▸ Data to use
┌──

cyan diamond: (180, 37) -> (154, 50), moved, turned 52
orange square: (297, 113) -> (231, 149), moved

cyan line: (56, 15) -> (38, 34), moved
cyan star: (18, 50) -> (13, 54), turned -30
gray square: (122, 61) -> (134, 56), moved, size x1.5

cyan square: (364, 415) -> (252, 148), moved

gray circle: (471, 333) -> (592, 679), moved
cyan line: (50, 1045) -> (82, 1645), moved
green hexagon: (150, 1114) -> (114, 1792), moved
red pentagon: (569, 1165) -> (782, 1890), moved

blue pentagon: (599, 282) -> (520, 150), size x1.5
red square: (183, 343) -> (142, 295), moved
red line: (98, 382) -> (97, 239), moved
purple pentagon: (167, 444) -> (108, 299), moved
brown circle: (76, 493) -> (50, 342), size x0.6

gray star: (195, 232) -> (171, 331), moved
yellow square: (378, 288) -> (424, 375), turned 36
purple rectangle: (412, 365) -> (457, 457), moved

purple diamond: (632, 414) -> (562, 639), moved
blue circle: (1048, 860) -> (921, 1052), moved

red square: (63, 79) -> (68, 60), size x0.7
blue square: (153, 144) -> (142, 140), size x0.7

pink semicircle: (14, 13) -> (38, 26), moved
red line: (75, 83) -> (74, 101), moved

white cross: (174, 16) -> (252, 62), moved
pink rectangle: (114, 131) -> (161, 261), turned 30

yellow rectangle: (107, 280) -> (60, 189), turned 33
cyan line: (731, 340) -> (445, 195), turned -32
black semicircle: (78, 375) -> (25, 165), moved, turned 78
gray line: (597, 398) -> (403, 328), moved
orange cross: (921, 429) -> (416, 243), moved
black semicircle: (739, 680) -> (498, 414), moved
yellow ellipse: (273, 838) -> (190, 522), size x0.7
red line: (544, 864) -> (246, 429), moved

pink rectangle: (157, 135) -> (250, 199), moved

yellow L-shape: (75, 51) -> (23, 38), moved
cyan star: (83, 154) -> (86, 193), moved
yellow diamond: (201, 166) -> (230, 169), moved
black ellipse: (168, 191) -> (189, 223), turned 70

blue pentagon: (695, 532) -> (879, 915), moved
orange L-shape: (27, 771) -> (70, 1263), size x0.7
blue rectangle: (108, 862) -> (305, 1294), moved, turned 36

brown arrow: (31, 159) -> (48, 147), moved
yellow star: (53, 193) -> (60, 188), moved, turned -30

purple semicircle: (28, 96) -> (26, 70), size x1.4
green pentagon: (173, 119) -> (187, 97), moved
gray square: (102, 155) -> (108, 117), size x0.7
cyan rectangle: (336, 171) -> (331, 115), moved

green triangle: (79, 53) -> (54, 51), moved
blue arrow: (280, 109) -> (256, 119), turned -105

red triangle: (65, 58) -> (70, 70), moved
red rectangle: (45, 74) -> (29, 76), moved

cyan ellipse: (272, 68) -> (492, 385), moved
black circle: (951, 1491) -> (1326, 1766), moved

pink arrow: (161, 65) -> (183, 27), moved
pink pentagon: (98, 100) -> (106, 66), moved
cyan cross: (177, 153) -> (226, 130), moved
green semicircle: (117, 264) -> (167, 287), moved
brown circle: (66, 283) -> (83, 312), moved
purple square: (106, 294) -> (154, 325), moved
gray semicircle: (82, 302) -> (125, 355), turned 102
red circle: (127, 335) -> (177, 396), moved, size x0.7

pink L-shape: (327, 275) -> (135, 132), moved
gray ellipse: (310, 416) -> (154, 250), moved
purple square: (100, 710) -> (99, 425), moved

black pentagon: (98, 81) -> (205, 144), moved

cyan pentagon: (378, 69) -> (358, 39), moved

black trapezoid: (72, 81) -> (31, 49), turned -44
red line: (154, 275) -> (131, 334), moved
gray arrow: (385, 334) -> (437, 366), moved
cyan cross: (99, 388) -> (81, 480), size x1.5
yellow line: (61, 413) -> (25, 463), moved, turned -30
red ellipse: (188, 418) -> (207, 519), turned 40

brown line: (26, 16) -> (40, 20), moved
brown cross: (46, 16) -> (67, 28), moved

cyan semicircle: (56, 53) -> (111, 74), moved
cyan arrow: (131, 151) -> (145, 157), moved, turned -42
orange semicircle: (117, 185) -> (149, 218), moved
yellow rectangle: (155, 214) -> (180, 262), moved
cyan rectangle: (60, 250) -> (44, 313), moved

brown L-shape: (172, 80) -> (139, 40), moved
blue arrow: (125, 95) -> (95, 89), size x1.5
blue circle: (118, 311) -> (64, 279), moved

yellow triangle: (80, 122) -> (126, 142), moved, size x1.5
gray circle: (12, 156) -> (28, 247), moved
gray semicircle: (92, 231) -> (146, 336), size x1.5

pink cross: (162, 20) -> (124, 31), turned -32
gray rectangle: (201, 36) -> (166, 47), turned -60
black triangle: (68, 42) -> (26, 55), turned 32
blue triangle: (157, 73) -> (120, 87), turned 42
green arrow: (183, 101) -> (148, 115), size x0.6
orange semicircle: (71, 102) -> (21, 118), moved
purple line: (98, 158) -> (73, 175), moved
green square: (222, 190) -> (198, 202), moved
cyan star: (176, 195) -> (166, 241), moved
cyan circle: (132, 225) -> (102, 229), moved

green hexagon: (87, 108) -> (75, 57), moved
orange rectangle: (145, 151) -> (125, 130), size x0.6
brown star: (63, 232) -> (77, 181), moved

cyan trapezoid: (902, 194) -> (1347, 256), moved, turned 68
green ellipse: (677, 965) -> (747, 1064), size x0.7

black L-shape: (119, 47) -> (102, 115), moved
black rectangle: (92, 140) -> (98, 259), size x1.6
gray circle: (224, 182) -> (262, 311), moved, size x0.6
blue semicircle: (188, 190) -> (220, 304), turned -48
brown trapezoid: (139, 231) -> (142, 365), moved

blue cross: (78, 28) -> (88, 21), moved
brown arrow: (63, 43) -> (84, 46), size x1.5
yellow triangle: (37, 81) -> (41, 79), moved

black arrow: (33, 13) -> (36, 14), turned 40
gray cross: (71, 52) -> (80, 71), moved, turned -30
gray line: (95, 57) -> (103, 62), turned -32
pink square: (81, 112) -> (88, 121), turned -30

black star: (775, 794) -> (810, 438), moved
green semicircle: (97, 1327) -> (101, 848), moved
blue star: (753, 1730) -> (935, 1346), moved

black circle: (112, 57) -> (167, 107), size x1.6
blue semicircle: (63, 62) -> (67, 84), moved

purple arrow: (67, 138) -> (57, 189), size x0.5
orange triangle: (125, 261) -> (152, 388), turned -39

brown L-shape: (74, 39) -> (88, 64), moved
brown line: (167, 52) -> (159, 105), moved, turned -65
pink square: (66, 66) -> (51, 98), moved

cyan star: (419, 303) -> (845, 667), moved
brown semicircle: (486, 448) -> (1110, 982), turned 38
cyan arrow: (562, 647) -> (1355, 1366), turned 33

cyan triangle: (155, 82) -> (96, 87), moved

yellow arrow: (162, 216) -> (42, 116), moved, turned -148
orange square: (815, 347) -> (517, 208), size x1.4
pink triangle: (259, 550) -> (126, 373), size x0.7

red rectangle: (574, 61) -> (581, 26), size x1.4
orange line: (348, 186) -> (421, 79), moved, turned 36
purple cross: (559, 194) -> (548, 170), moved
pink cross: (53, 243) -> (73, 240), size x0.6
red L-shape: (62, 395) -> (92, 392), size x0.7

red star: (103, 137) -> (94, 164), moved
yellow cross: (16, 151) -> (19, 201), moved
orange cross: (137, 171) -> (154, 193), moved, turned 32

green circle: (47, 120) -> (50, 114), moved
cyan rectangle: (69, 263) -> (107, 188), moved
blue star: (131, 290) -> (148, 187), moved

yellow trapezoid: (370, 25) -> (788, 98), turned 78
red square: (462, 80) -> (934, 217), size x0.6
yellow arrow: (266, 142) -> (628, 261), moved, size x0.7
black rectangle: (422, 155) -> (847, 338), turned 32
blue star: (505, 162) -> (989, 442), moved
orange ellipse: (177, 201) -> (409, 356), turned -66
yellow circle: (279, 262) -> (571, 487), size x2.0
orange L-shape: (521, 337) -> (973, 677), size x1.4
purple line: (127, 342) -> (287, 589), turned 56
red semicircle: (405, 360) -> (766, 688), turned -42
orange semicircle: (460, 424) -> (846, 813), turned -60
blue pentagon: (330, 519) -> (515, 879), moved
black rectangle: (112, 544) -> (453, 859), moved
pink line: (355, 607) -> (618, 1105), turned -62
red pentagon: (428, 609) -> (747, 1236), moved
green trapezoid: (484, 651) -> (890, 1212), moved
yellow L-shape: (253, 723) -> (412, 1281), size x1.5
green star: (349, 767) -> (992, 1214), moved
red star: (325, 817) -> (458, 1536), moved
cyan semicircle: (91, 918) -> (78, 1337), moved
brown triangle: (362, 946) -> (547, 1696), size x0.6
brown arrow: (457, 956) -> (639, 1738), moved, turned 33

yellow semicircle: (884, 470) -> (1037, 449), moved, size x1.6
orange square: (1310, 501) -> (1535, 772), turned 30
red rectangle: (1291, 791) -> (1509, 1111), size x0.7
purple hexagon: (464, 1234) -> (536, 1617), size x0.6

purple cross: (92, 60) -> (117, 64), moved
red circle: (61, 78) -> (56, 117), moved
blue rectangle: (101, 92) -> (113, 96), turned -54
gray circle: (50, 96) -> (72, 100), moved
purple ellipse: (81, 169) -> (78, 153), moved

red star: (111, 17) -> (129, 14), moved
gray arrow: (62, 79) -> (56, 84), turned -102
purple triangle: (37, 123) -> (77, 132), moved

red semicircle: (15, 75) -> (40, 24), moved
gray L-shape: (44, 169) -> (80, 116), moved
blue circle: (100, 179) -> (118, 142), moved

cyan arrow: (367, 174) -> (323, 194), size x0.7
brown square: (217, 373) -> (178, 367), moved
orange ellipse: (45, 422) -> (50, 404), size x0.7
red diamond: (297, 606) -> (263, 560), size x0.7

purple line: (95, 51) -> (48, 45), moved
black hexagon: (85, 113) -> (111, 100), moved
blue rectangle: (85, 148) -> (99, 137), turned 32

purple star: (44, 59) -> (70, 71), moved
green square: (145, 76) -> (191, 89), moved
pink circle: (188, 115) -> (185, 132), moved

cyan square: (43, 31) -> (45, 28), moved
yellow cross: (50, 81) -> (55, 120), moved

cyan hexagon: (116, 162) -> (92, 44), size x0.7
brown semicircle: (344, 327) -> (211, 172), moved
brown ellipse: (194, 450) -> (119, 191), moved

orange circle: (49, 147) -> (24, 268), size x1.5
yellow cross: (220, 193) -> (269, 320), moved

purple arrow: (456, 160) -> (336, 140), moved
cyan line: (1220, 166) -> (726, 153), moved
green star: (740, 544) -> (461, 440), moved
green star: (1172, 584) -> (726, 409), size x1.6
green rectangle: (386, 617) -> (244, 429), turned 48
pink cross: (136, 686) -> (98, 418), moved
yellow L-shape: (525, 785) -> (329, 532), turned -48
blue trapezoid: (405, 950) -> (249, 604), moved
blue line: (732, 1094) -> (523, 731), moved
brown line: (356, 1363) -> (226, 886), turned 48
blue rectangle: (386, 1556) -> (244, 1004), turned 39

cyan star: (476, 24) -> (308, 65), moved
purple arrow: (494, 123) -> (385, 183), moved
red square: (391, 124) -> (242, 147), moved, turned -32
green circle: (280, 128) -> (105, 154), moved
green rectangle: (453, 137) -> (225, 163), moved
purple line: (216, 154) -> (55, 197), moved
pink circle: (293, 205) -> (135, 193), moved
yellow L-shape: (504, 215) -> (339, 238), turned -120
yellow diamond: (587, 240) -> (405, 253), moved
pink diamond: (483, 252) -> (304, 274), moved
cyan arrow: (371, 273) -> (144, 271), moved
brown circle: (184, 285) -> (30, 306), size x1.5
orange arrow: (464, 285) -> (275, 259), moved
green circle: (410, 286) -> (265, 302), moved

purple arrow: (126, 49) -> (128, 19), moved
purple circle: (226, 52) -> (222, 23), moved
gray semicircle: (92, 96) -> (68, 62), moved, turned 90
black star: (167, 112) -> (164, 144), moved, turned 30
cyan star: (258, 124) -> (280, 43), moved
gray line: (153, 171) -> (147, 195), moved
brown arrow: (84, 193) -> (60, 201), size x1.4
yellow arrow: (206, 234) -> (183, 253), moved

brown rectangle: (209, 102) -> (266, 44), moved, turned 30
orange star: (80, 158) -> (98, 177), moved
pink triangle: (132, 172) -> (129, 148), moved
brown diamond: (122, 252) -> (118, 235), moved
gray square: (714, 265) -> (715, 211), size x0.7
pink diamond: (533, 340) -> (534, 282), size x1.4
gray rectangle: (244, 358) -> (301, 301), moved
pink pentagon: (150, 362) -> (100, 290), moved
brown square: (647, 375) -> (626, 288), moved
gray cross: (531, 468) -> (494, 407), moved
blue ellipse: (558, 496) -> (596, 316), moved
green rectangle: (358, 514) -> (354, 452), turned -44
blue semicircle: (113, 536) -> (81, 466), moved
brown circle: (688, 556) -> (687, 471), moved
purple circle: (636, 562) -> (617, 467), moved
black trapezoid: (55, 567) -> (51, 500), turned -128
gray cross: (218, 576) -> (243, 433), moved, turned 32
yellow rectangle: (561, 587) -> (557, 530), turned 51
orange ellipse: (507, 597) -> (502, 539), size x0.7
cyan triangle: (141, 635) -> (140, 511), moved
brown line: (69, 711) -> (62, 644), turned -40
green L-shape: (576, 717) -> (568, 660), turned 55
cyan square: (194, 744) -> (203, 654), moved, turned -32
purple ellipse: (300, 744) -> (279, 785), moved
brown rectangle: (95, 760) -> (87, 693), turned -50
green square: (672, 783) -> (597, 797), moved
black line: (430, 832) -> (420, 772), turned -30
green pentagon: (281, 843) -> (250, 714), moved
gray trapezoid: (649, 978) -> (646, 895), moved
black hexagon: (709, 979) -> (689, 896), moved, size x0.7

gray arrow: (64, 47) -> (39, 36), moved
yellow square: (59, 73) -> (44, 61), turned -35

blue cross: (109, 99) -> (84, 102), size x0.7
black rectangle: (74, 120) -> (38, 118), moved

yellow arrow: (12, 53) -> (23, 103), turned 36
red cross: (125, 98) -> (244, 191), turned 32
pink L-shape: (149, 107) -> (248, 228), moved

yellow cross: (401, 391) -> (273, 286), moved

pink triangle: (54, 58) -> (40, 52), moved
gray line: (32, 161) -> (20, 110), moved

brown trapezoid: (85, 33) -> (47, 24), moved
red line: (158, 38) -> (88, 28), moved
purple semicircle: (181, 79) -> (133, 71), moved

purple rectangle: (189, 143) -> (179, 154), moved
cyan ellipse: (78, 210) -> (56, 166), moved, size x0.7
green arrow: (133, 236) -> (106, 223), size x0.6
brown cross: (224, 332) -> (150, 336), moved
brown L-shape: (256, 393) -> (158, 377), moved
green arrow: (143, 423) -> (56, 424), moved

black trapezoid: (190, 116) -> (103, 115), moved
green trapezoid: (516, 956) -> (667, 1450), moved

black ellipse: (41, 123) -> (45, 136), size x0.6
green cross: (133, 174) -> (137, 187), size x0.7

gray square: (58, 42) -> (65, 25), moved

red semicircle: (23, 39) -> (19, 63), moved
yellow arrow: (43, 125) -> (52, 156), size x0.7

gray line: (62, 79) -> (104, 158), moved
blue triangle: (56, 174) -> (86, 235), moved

└──

▸ Exercise requirements
For each line in the entries that holds "hexagon", return that line.

▸ Exercise solution
green hexagon: (150, 1114) -> (114, 1792), moved
green hexagon: (87, 108) -> (75, 57), moved
purple hexagon: (464, 1234) -> (536, 1617), size x0.6
black hexagon: (85, 113) -> (111, 100), moved
cyan hexagon: (116, 162) -> (92, 44), size x0.7
black hexagon: (709, 979) -> (689, 896), moved, size x0.7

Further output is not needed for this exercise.